### Assigned task
Please copy each line in the records below that contains the string "size".

::::

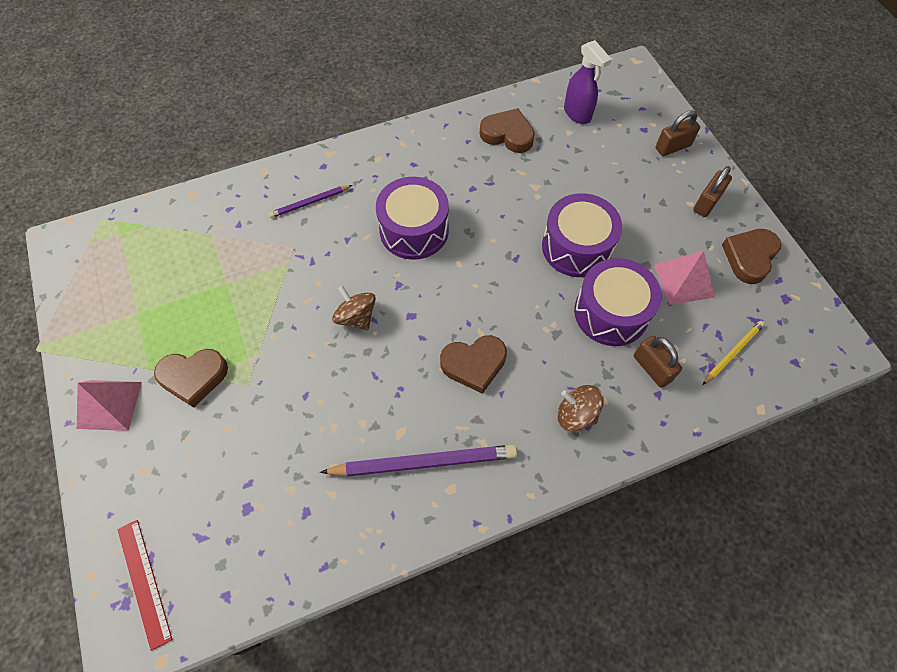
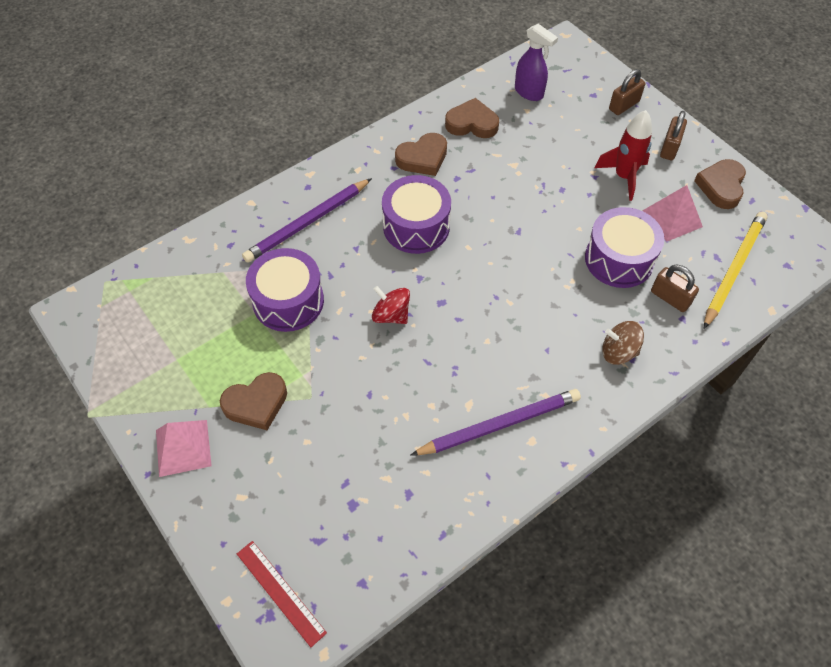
camera: 15 degrees left, 5 degrees down
(310, 203) = (308, 223): purple pencil -> purple pencil, size x1.81
(356, 317) = (391, 315): brown spinning top -> red spinning top
(474, 364) = (514, 331): brown heart -> brown heart (423, 158)
(576, 247) = (569, 210): purple drum -> purple drum (288, 301)
(646, 224) = (623, 177): none -> red rocket
(732, 353) = (733, 269): yellow pencil -> yellow pencil, size x1.81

::::

### Answer to this exercise
(310, 203) = (308, 223): purple pencil -> purple pencil, size x1.81
(732, 353) = (733, 269): yellow pencil -> yellow pencil, size x1.81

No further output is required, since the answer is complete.